What is expected: From the data that follows, report the number of lines including "AOUT", and only that number.

────────────────────────────────────────

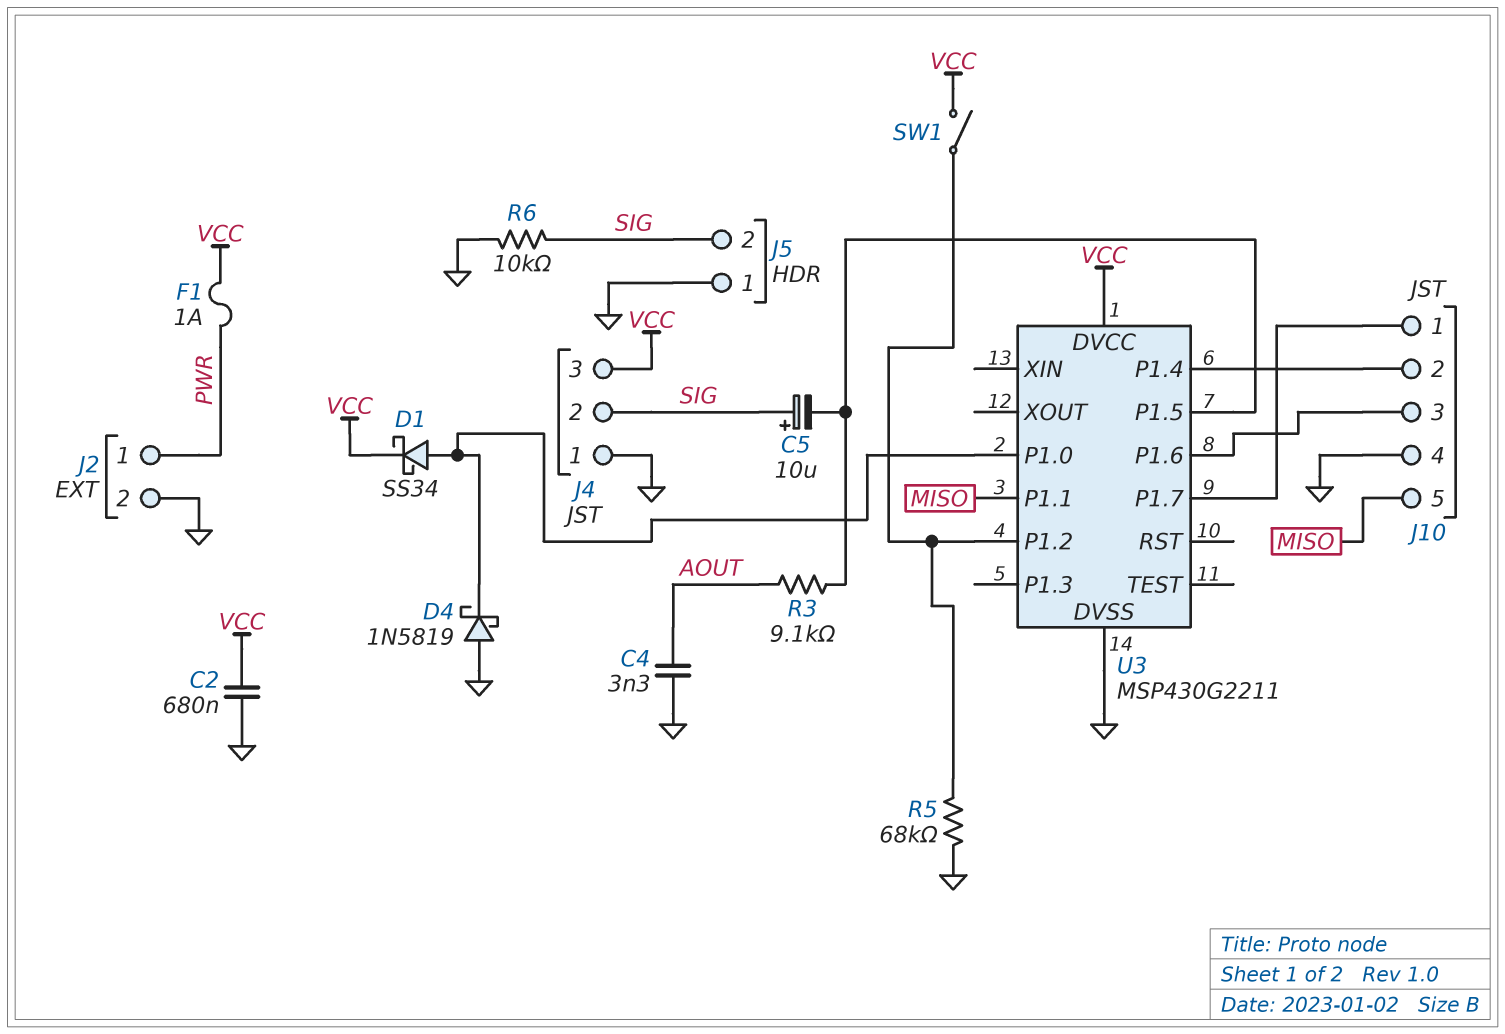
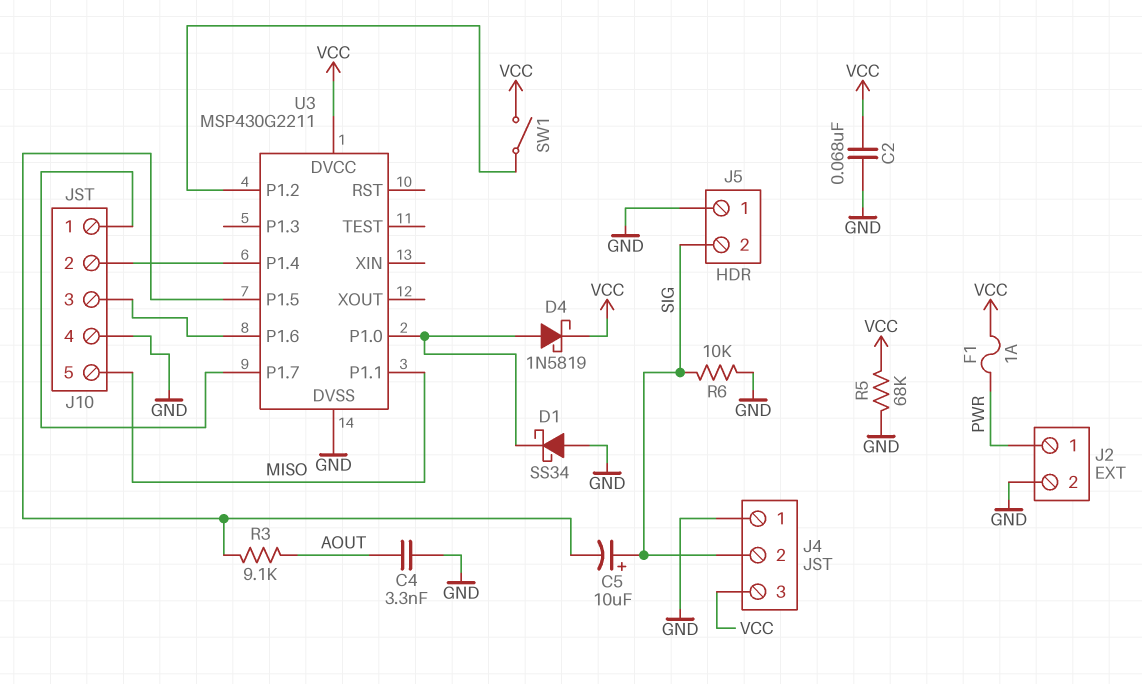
C2: 680nF (GND, VCC) -> 68nF (GND, VCC)
D1: schottky SS34 (A U3/P1.0, K VCC) -> schottky SS34 (A GND, K U3/P1.0)
D4: schottky 1N5819 (A GND, K U3/P1.0) -> schottky 1N5819 (A U3/P1.0, K VCC)
R5: 68k (GND, U3/P1.2) -> 68k (GND, VCC)

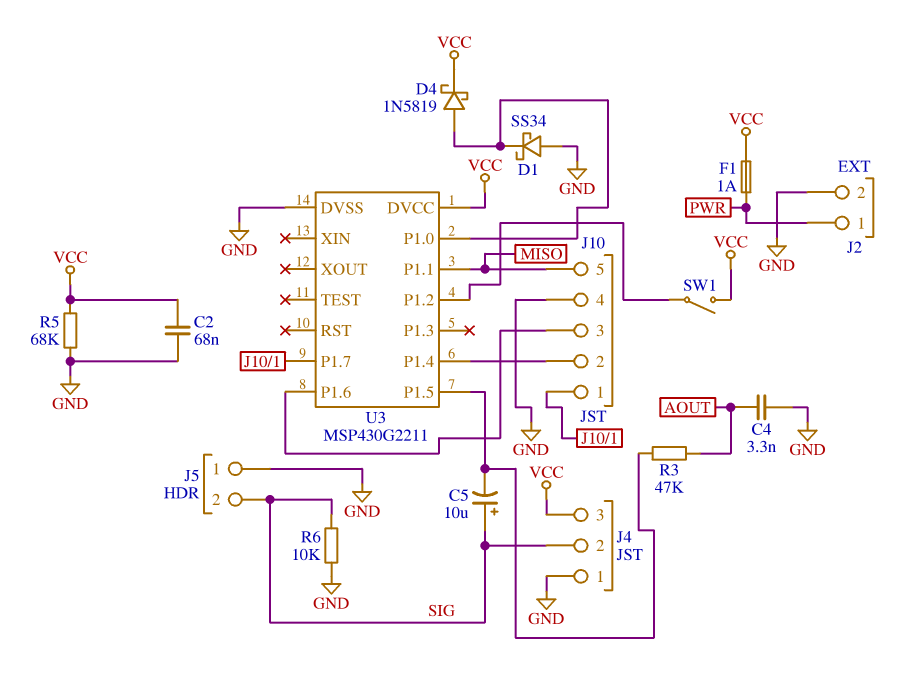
R3: 9.1k (AOUT, U3/P1.5) -> 47k (AOUT, U3/P1.5)

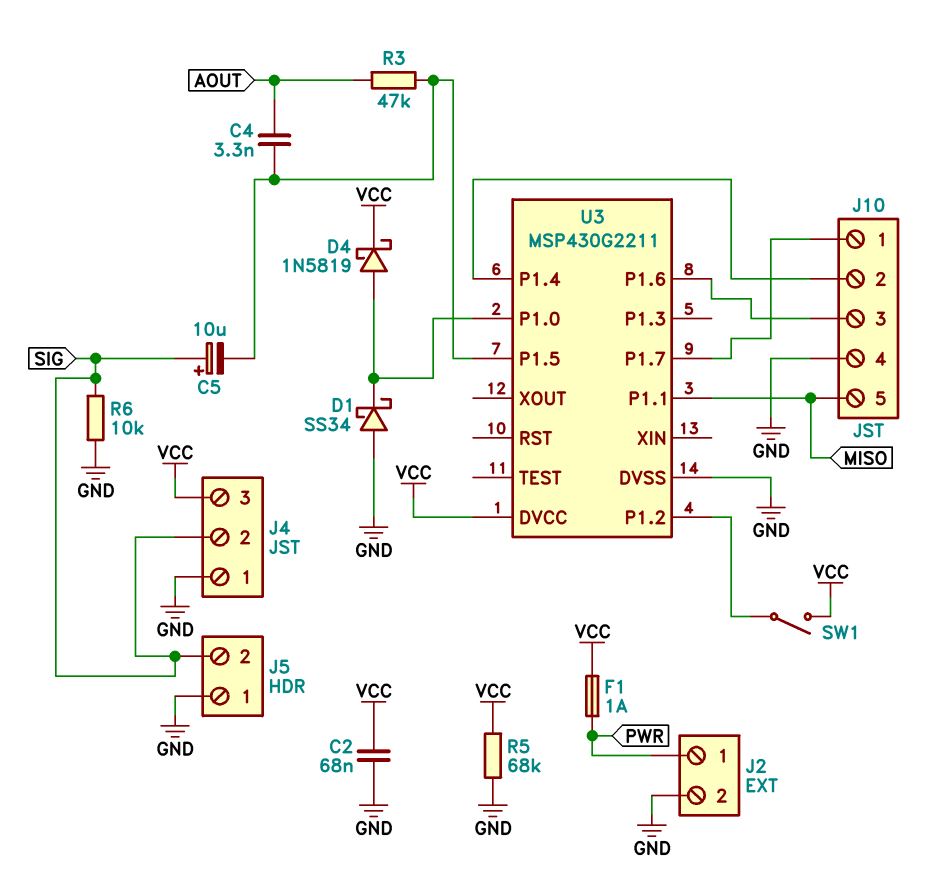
C4: 3.3nF (AOUT, GND) -> 3.3nF (AOUT, U3/P1.5)

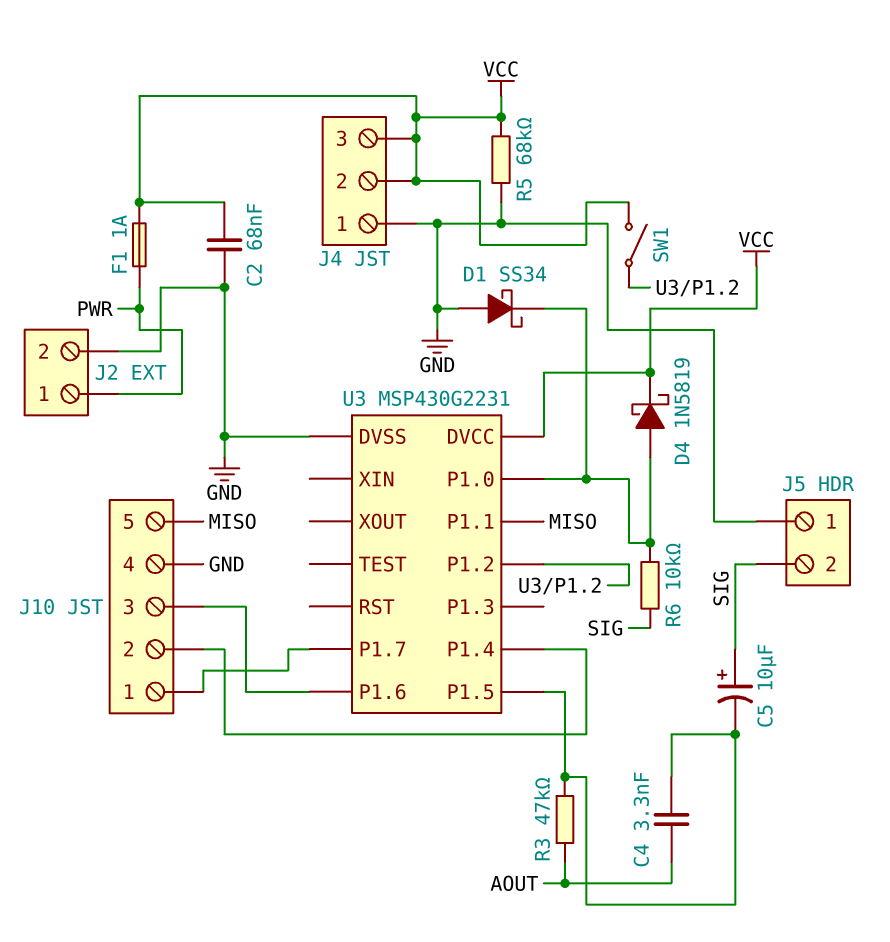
J4 pin 2: SIG -> VCC
R6: 10k (GND, SIG) -> 10k (SIG, U3/P1.0)
U3: MSP430G2211 -> MSP430G2231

────────────────────────────────────────

Task output: 2